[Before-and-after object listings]

::::

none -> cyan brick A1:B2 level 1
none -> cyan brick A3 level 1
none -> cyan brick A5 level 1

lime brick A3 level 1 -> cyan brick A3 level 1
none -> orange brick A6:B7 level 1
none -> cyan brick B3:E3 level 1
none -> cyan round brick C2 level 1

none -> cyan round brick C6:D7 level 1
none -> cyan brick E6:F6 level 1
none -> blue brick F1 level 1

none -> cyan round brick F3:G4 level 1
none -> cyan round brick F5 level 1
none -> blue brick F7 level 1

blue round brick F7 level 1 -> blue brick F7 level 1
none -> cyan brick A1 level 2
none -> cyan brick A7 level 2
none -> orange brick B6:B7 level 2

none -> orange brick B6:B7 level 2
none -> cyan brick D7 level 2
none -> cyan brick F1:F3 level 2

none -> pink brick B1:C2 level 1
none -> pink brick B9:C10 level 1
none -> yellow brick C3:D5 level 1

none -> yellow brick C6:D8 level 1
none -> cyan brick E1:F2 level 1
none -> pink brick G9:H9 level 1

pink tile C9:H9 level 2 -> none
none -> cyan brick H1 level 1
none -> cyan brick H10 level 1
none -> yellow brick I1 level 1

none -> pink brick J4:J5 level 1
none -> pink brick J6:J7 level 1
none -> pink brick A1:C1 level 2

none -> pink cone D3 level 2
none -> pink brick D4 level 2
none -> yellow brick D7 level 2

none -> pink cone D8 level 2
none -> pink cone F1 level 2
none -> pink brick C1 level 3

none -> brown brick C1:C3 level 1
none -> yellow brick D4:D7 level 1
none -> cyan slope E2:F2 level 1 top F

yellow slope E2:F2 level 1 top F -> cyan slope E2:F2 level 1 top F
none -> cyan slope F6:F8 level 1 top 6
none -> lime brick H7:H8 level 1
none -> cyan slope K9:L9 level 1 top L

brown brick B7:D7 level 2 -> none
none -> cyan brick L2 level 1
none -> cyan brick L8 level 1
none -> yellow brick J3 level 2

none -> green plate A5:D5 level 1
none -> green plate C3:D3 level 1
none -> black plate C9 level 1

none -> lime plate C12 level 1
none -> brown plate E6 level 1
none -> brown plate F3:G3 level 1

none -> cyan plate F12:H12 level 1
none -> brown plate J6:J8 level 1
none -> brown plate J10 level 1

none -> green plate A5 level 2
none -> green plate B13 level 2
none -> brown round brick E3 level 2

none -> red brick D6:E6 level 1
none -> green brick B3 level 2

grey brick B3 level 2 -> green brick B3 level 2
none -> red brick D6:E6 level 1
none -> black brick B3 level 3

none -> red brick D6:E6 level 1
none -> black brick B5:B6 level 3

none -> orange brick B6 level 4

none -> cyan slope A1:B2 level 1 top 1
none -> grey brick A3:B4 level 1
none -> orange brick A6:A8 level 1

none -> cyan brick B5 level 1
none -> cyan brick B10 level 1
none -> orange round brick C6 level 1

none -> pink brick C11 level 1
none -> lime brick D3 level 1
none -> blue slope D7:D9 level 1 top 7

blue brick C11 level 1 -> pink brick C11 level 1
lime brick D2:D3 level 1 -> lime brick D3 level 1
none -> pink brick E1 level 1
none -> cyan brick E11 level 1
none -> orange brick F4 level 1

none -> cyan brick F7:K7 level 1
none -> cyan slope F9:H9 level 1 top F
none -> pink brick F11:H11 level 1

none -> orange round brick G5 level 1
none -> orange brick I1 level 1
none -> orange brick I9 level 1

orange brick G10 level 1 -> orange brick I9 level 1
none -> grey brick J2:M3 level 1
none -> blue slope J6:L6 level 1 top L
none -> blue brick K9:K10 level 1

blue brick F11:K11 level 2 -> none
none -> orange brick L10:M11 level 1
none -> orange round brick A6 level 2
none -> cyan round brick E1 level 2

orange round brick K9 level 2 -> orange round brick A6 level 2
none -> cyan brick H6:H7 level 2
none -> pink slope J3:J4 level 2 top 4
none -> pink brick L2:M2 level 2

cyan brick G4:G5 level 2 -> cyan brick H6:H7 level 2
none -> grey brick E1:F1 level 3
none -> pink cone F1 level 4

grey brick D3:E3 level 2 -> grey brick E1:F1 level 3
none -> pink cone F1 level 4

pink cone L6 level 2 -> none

::::

The stretch of entries above that starts with the line containing "none -> blue brick F1 level 1" and goes on through the line containing "none -> cyan brick A7 level 2" is to be transcribed exactly, and no other line is to be transcribed.

none -> blue brick F1 level 1

none -> cyan round brick F3:G4 level 1
none -> cyan round brick F5 level 1
none -> blue brick F7 level 1

blue round brick F7 level 1 -> blue brick F7 level 1
none -> cyan brick A1 level 2
none -> cyan brick A7 level 2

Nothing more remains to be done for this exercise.